Action item:
With the line containing "C12: 3.3nF (GND, W10) -> 10nF (GND, W10)" as the start and the line containing "V2: 6V (plus" as the end, transcribe that span of the entries below exactly, including both.

Record excerpts:
◇ ◇ ◇ ◇

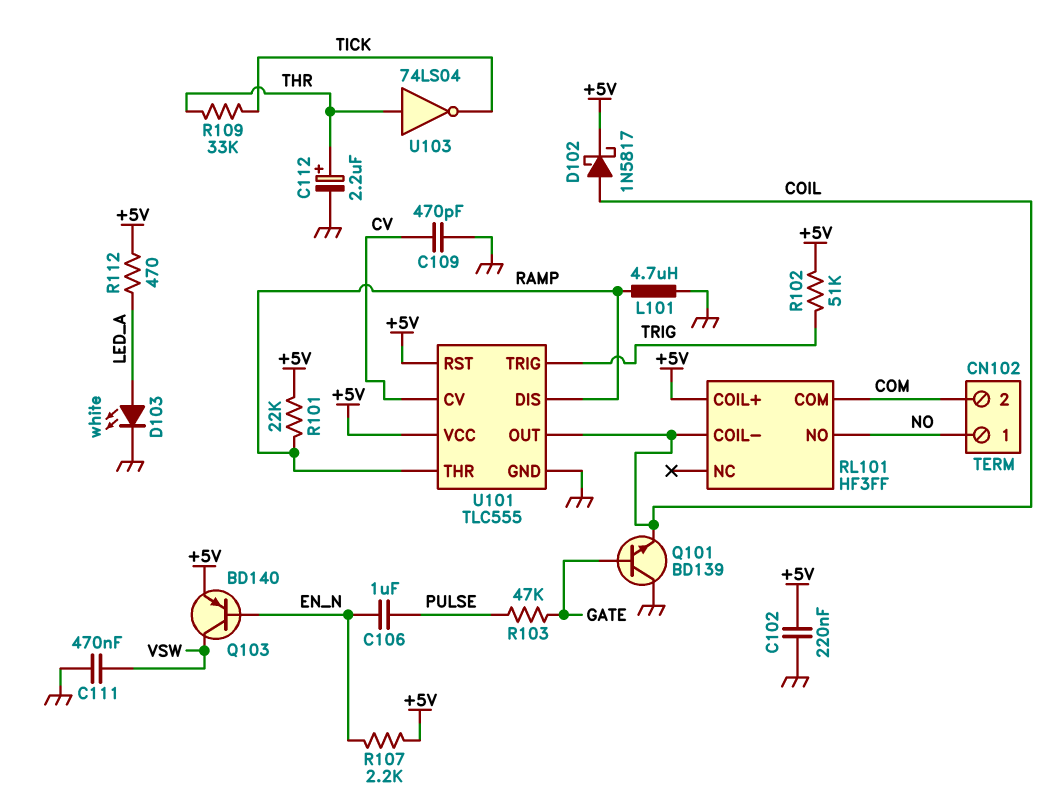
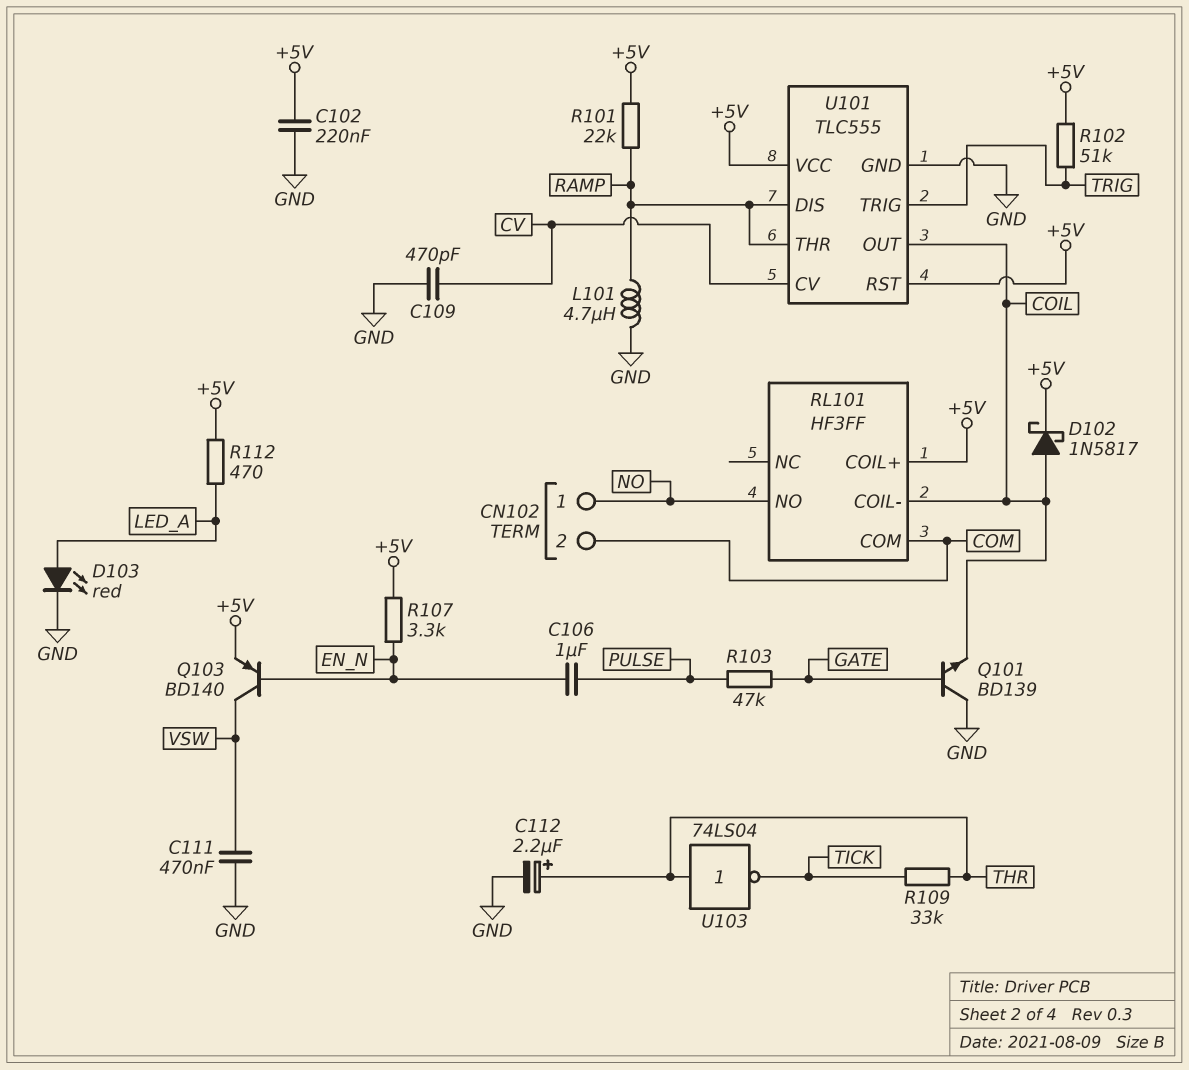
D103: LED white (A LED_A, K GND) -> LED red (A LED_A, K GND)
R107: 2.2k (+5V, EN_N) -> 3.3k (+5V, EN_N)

◇ ◇ ◇ ◇

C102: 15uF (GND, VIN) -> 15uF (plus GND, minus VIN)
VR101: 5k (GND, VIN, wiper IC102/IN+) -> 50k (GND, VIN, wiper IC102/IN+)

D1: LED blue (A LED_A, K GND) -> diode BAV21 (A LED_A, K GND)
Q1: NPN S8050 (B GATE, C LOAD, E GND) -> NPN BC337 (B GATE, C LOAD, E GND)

◇ ◇ ◇ ◇

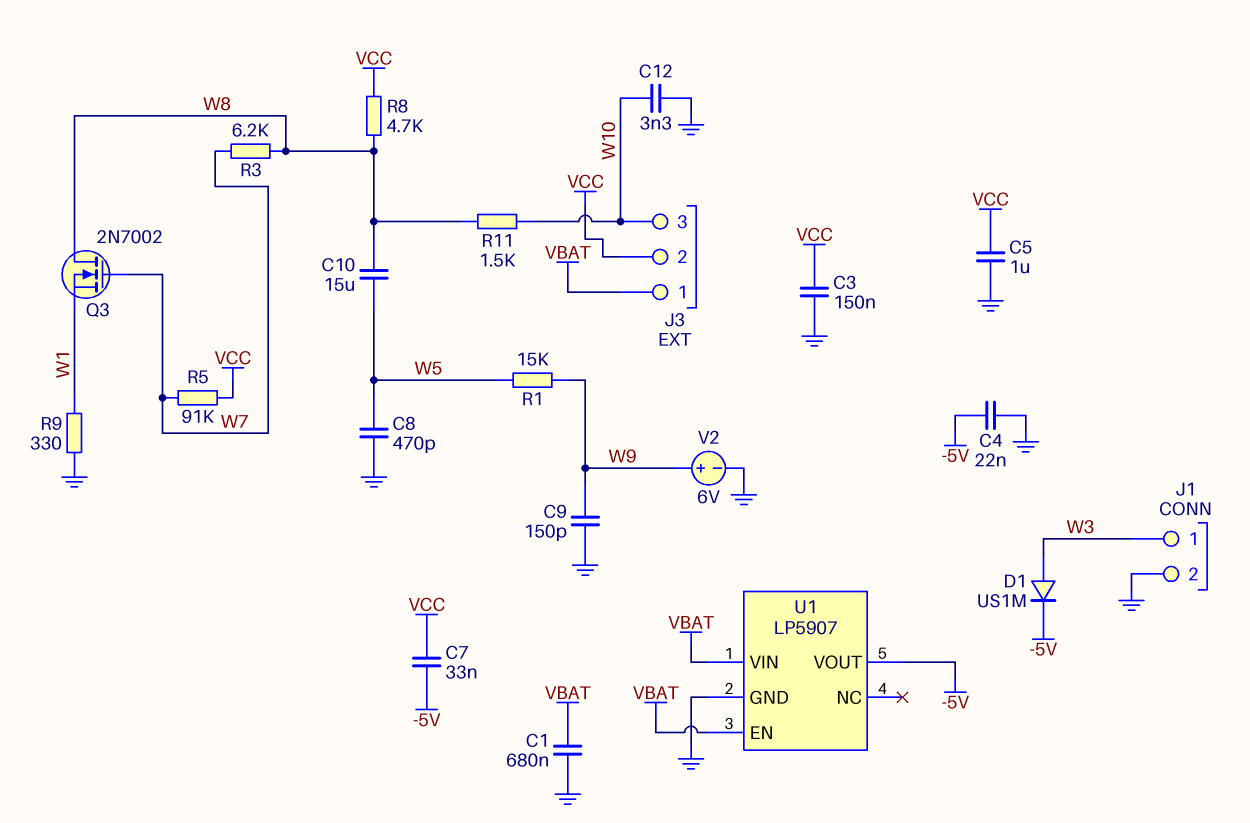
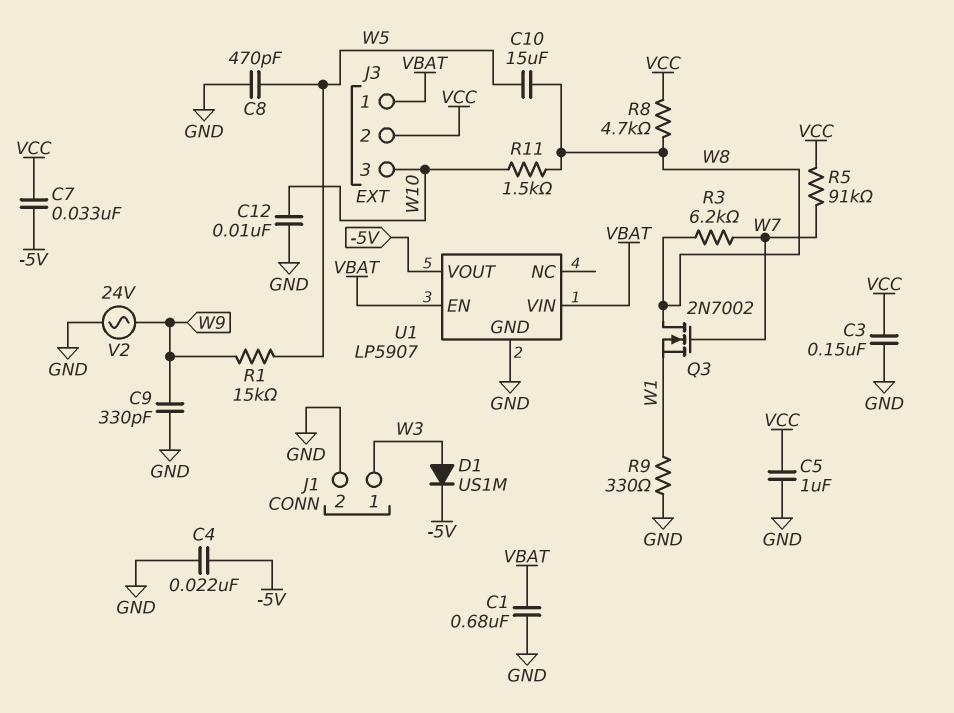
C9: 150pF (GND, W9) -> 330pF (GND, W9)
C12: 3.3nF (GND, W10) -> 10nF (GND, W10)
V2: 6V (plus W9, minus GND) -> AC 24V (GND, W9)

◇ ◇ ◇ ◇

Task response:
C12: 3.3nF (GND, W10) -> 10nF (GND, W10)
V2: 6V (plus W9, minus GND) -> AC 24V (GND, W9)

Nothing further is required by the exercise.